» About this task
Return all the entries exactly. No pictures.
*** Given records ***
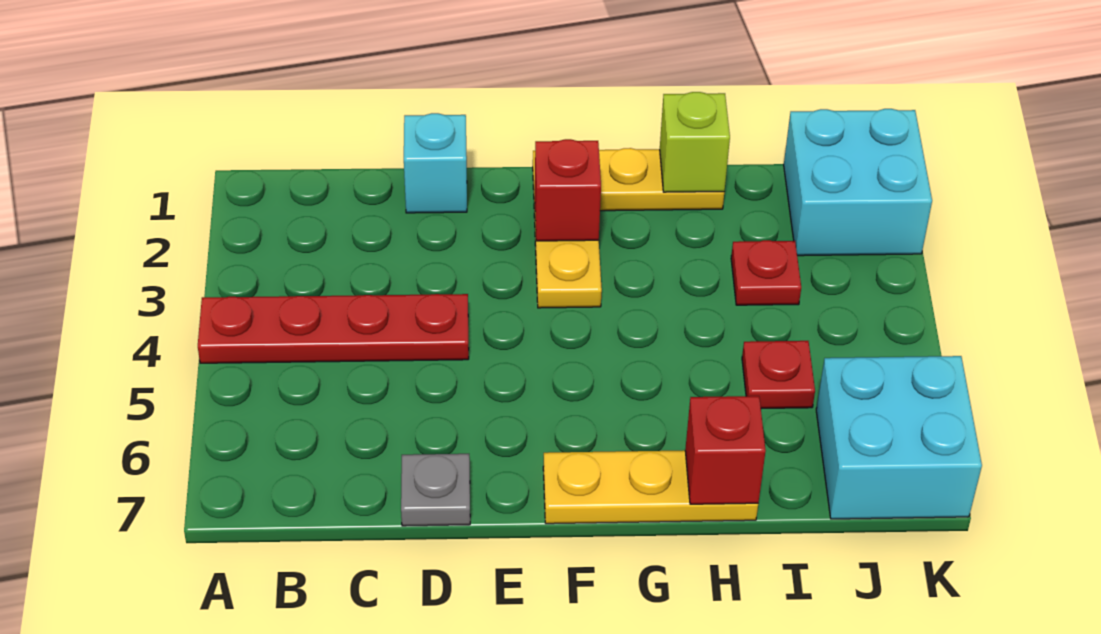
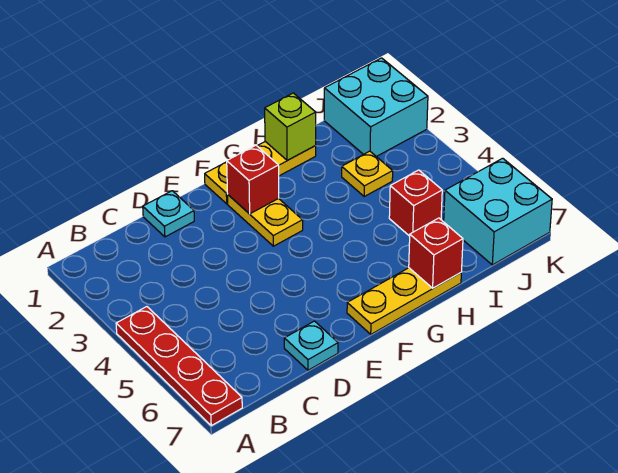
red plate A4:D4 level 1 -> red plate A4:A7 level 1
cyan brick D1 level 1 -> cyan plate D1 level 1
grey plate D7 level 1 -> cyan plate D7 level 1
red plate I3 level 1 -> yellow plate I3 level 1
red plate I5 level 1 -> red brick I5 level 1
*** End of Given records ***
» Exercise answer
red plate A4:D4 level 1 -> red plate A4:A7 level 1
cyan brick D1 level 1 -> cyan plate D1 level 1
grey plate D7 level 1 -> cyan plate D7 level 1
red plate I3 level 1 -> yellow plate I3 level 1
red plate I5 level 1 -> red brick I5 level 1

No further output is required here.